Each record below should be reproduced as it is written, with pictures left out entirely.

### Listed entries

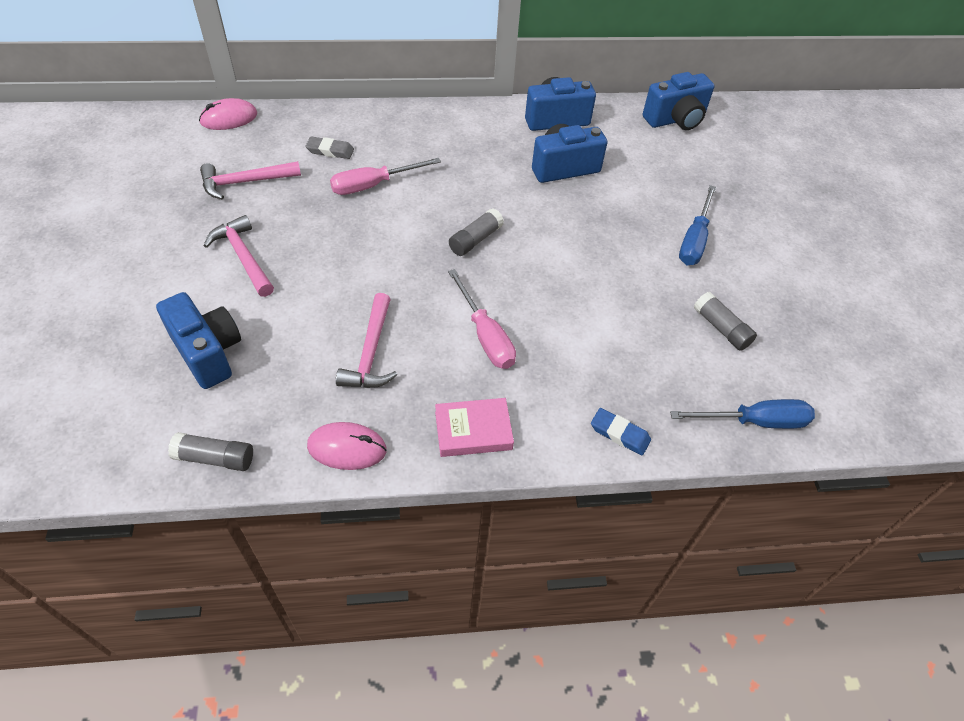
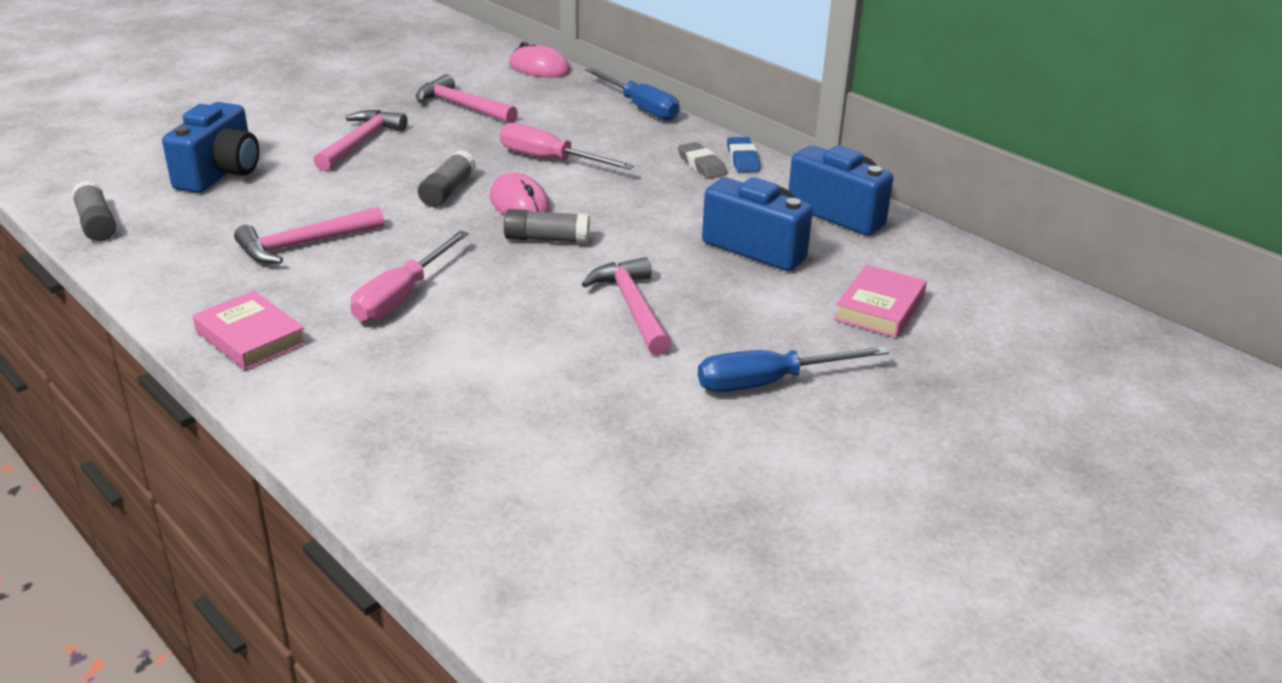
camera: 55 degrees right, 20 degrees down
(330, 151) = (568, 123): grey eraser -> grey eraser (701, 165)
(347, 448) = (163, 278): pink mouse -> pink mouse (519, 204)
(584, 247) = (633, 307): none -> pink hammer
(619, 434) = (339, 436): blue eraser -> blue eraser (742, 159)
(658, 164) = (879, 308): none -> pink book
(675, 120) = (999, 291): blue camera -> none
(721, 328) = (621, 458): grey glue stick -> grey glue stick (447, 191)
(754, 421) = (471, 542): blue screwdriver -> blue screwdriver (640, 107)

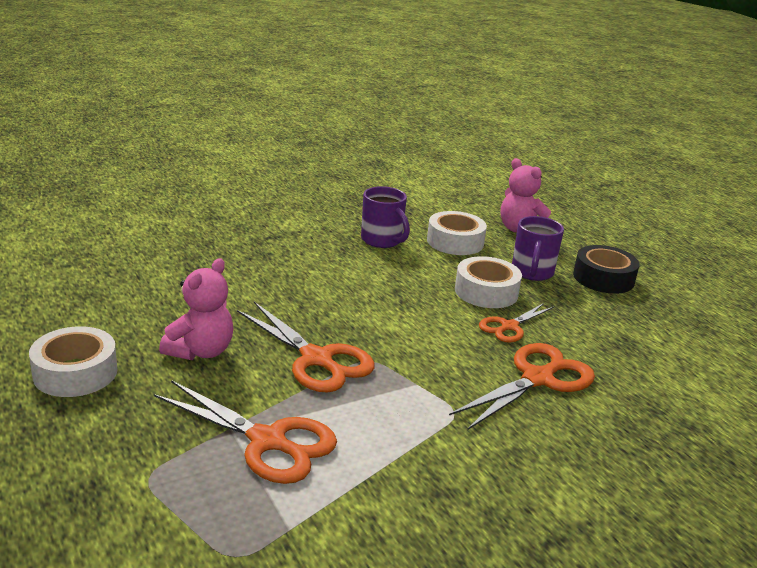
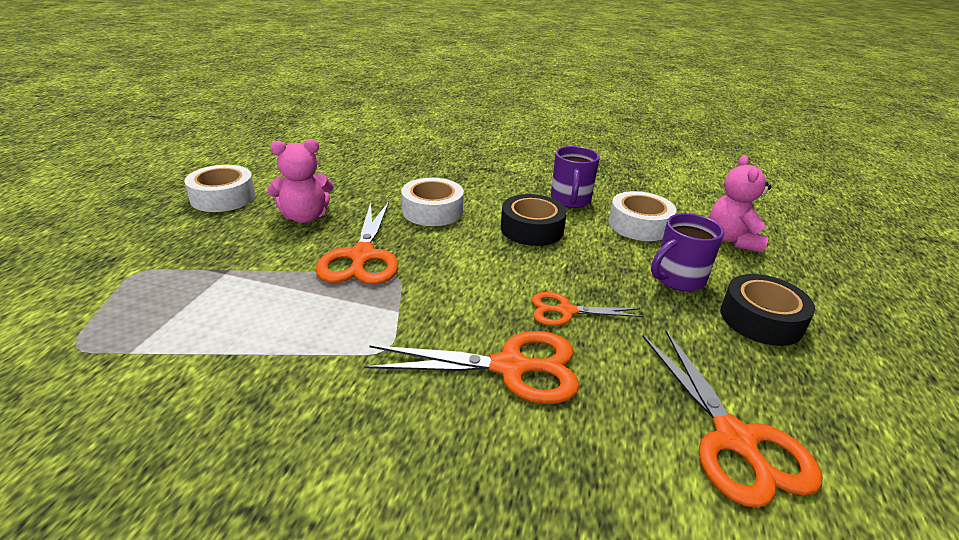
camera: 45 degrees right, 5 degrees up
(267, 441) = (230, 290): orange scissors -> orange scissors (734, 440)
(395, 277) = (532, 229): none -> black tape
(486, 292) = (596, 274): white tape -> white tape (432, 211)

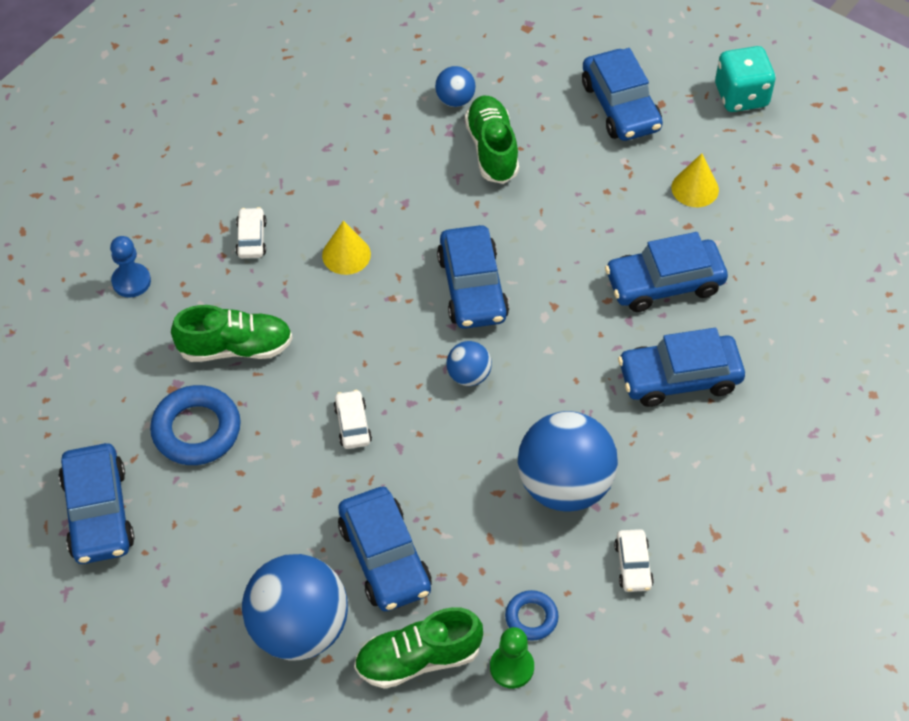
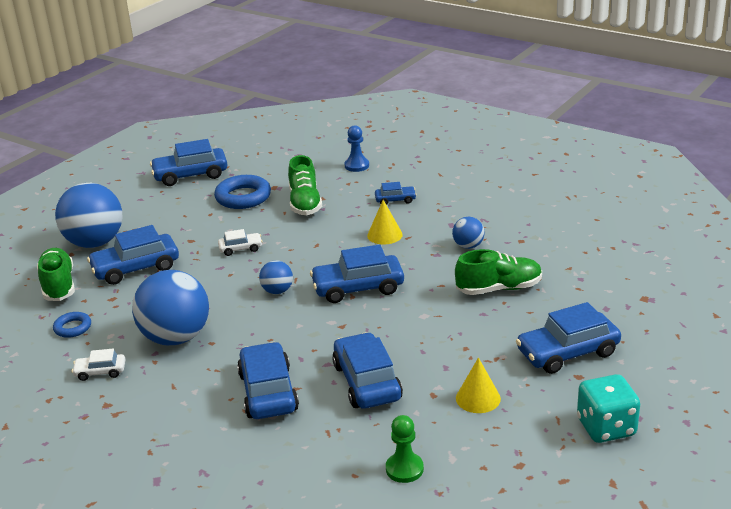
camera: 90 degrees right, 25 degrees down
(251, 238) = (395, 200): white car -> blue car
(455, 100) = (547, 268): blue ball -> blue ball (468, 246)
(511, 667) = (38, 321): green pawn -> green pawn (404, 469)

######

> [Reply to the exercise]:
camera: 55 degrees right, 20 degrees down
(330, 151) = (568, 123): grey eraser -> grey eraser (701, 165)
(347, 448) = (163, 278): pink mouse -> pink mouse (519, 204)
(584, 247) = (633, 307): none -> pink hammer
(619, 434) = (339, 436): blue eraser -> blue eraser (742, 159)
(658, 164) = (879, 308): none -> pink book
(675, 120) = (999, 291): blue camera -> none
(721, 328) = (621, 458): grey glue stick -> grey glue stick (447, 191)
(754, 421) = (471, 542): blue screwdriver -> blue screwdriver (640, 107)

camera: 45 degrees right, 5 degrees up
(267, 441) = (230, 290): orange scissors -> orange scissors (734, 440)
(395, 277) = (532, 229): none -> black tape
(486, 292) = (596, 274): white tape -> white tape (432, 211)

camera: 90 degrees right, 25 degrees down
(251, 238) = (395, 200): white car -> blue car
(455, 100) = (547, 268): blue ball -> blue ball (468, 246)
(511, 667) = (38, 321): green pawn -> green pawn (404, 469)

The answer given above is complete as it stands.